- _Brief_: With all images left out, restate the records below exactly as written.

- _Study material_:
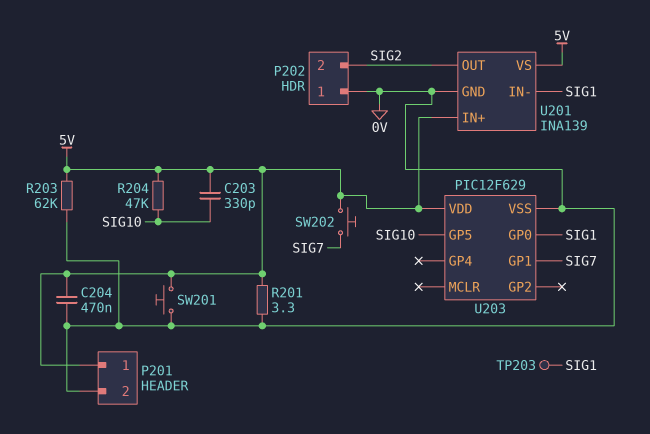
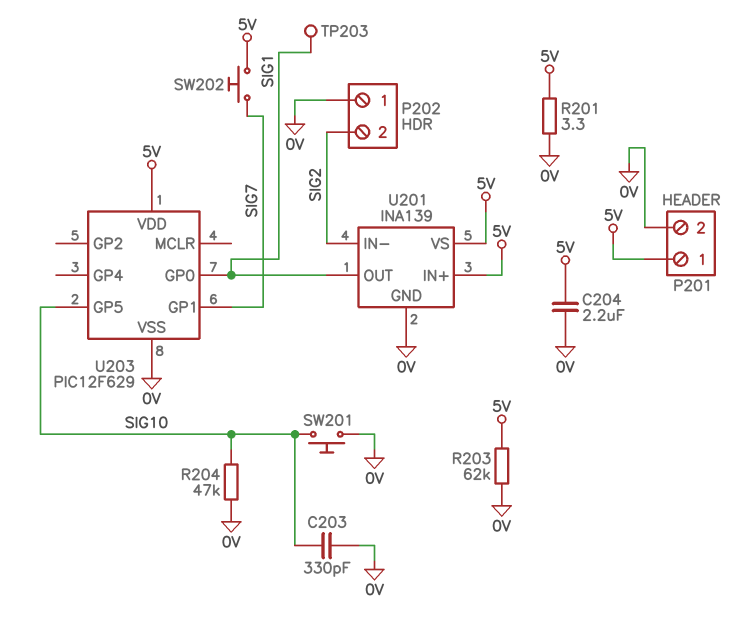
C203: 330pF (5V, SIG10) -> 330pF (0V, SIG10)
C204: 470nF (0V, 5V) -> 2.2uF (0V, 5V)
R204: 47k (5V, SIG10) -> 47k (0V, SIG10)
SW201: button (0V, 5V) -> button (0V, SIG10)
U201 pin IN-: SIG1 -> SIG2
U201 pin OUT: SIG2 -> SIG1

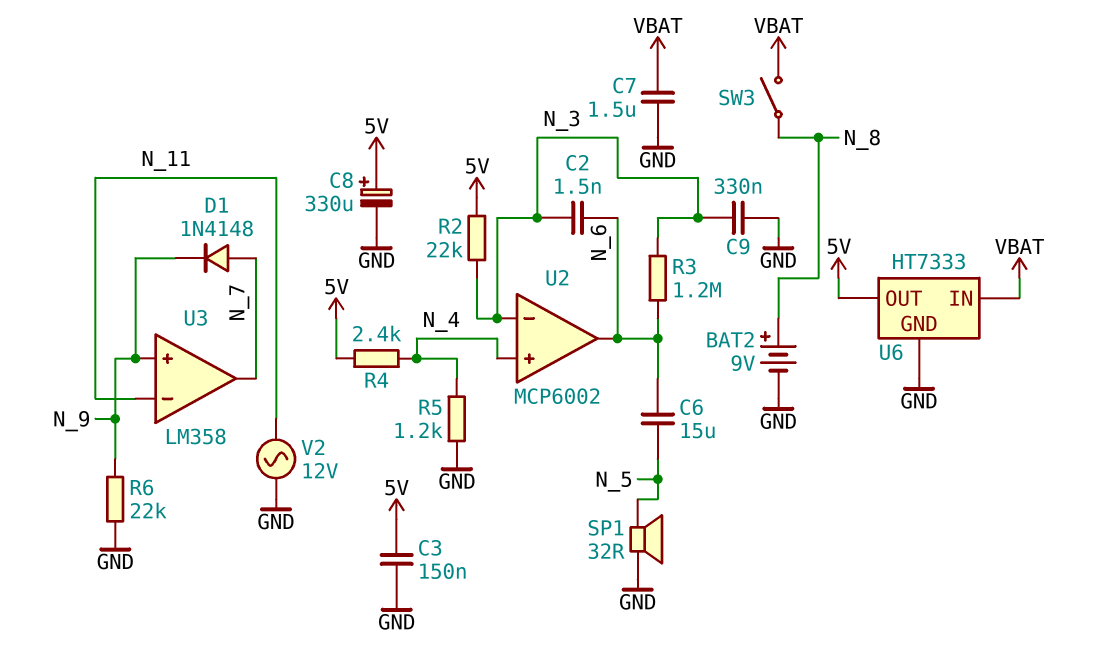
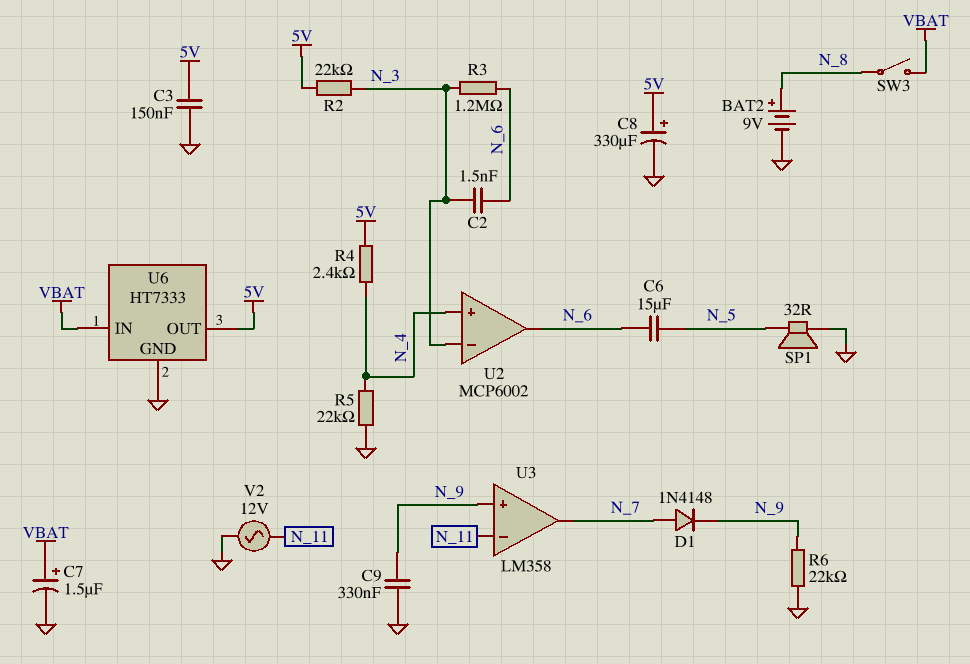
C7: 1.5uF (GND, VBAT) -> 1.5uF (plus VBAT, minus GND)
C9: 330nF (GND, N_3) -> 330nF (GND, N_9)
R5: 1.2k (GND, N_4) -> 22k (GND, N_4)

- _Written response_:
C203: 330pF (5V, SIG10) -> 330pF (0V, SIG10)
C204: 470nF (0V, 5V) -> 2.2uF (0V, 5V)
R204: 47k (5V, SIG10) -> 47k (0V, SIG10)
SW201: button (0V, 5V) -> button (0V, SIG10)
U201 pin IN-: SIG1 -> SIG2
U201 pin OUT: SIG2 -> SIG1

C7: 1.5uF (GND, VBAT) -> 1.5uF (plus VBAT, minus GND)
C9: 330nF (GND, N_3) -> 330nF (GND, N_9)
R5: 1.2k (GND, N_4) -> 22k (GND, N_4)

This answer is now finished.